%%
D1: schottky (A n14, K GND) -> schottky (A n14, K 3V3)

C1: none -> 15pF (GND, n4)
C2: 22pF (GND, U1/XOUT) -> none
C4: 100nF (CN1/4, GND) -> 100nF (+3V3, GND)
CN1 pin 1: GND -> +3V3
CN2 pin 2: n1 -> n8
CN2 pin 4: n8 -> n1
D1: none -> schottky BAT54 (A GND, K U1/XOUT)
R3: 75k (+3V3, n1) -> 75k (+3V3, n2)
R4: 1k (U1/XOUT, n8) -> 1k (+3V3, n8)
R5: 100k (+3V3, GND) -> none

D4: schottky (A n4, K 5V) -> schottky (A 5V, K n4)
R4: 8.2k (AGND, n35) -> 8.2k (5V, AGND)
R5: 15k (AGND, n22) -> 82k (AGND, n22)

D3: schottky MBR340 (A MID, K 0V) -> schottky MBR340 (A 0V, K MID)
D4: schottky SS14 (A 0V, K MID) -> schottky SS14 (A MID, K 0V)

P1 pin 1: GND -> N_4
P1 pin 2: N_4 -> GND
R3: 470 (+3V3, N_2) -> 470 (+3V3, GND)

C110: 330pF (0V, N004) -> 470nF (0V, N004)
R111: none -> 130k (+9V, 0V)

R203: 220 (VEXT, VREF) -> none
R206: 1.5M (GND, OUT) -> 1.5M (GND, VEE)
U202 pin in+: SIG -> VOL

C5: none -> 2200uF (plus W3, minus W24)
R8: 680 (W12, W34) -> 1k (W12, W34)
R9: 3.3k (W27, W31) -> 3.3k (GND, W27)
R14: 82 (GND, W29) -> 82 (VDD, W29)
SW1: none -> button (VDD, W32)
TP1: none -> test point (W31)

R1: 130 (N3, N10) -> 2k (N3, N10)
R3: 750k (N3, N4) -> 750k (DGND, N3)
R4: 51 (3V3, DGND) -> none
%%
■ TASK GOAL
Search the records above for the string "XOUT". Report each line that has it.

■ SOLUTION TO THE EXERCISE
C2: 22pF (GND, U1/XOUT) -> none
D1: none -> schottky BAT54 (A GND, K U1/XOUT)
R4: 1k (U1/XOUT, n8) -> 1k (+3V3, n8)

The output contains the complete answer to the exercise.